Records for this task:
=====
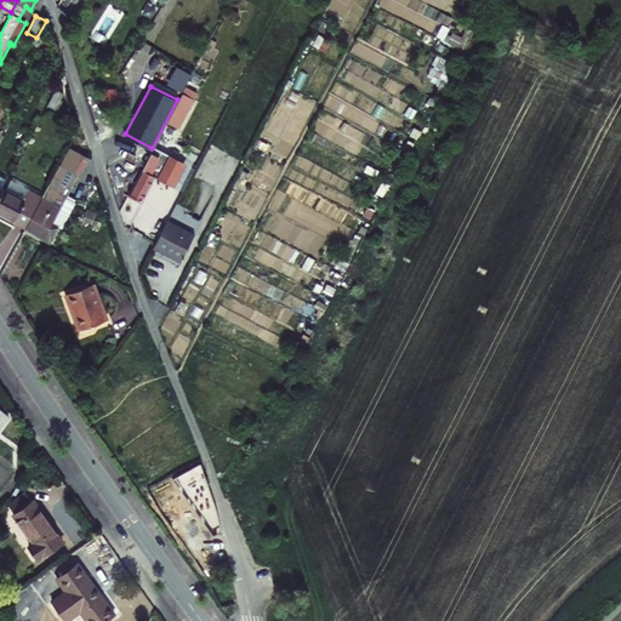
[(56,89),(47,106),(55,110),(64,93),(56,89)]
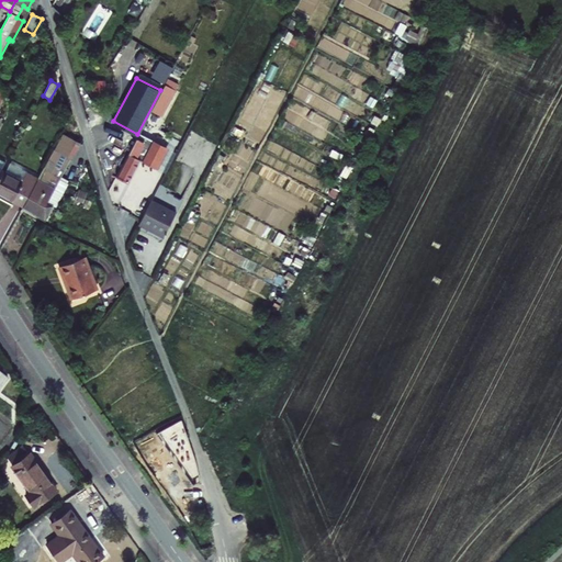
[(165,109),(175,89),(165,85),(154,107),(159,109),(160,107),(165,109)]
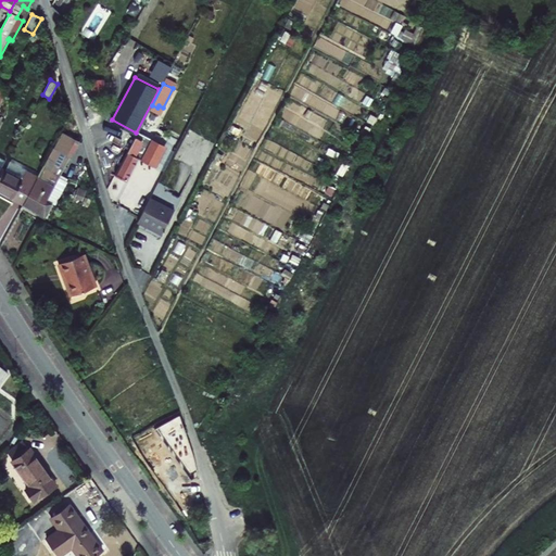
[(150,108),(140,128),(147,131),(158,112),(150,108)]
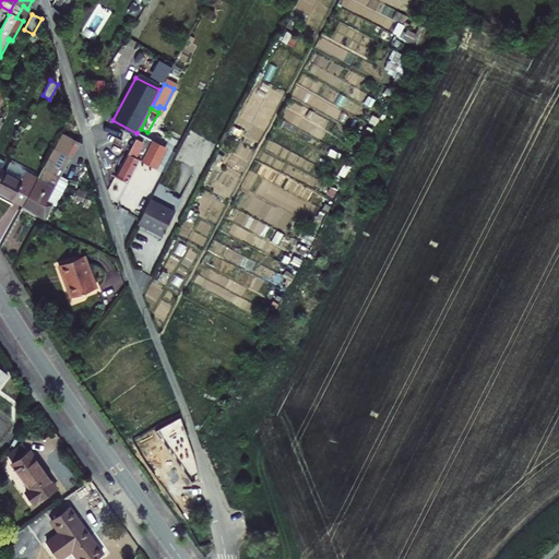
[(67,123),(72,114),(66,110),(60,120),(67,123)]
=====
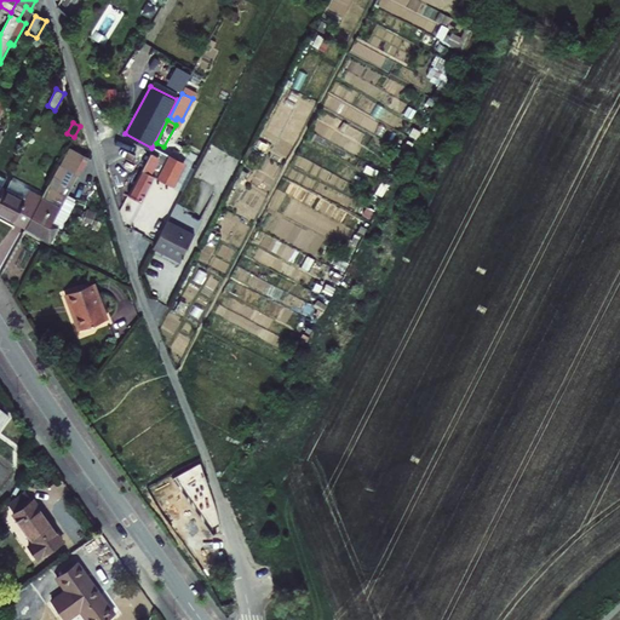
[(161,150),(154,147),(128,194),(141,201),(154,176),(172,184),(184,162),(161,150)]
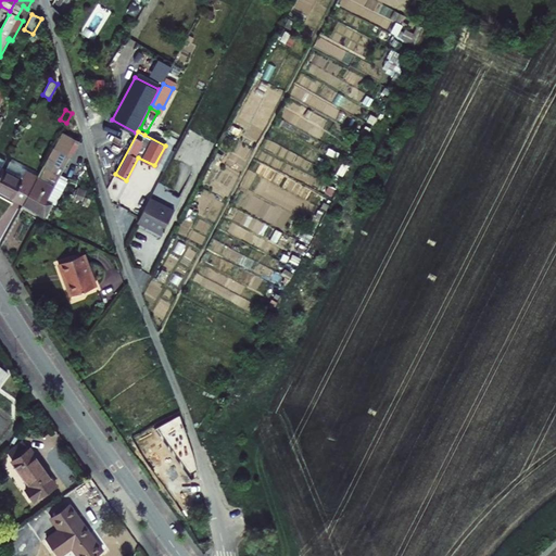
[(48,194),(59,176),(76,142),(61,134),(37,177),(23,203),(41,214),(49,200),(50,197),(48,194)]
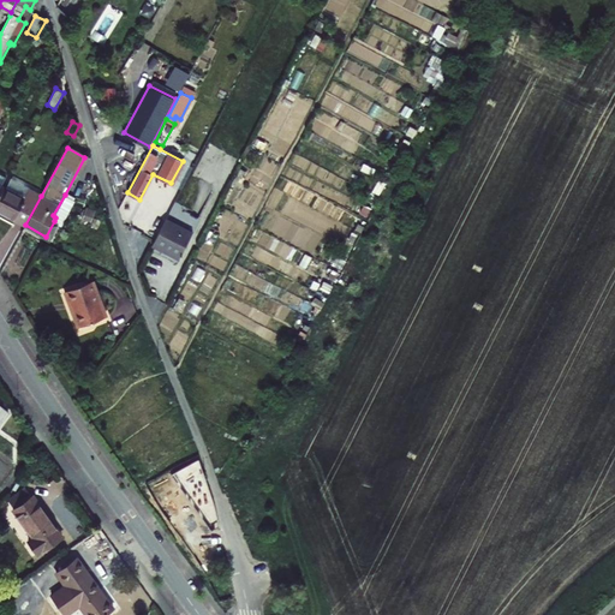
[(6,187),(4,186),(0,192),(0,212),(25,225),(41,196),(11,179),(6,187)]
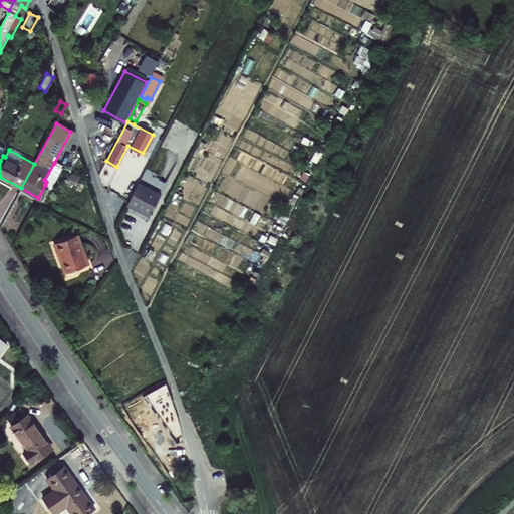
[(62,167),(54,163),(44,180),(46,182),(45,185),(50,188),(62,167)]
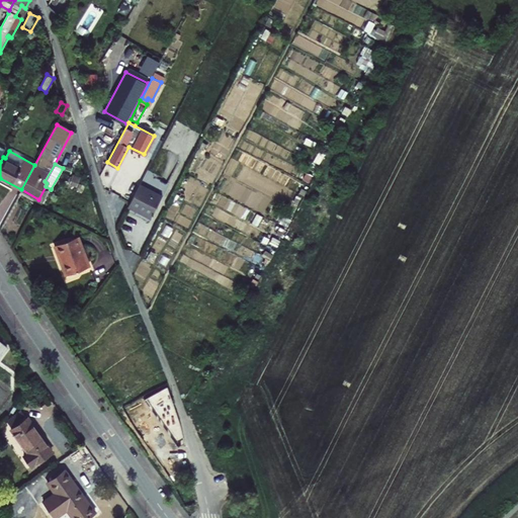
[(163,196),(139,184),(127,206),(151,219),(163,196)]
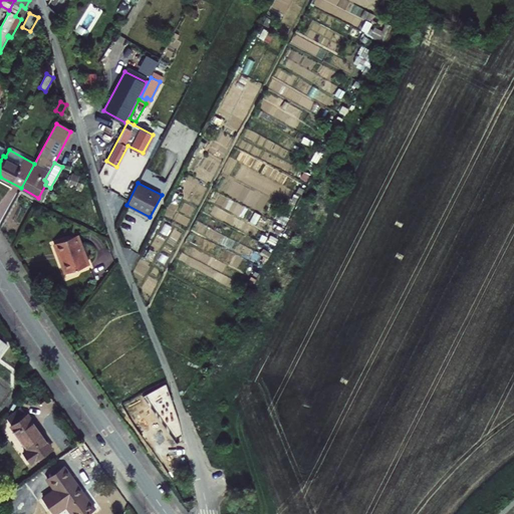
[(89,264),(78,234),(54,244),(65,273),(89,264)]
=====
Action item: Although the records above contain pictures, the copy must not; set down exactly the lines from the one with "[(150,108),(140,128),(147,131),(158,112),(150,108)]" up to and including the one with "[(67,123),(72,114),(66,110),(60,120),(67,123)]".

Completed exercise:
[(150,108),(140,128),(147,131),(158,112),(150,108)]
[(67,123),(72,114),(66,110),(60,120),(67,123)]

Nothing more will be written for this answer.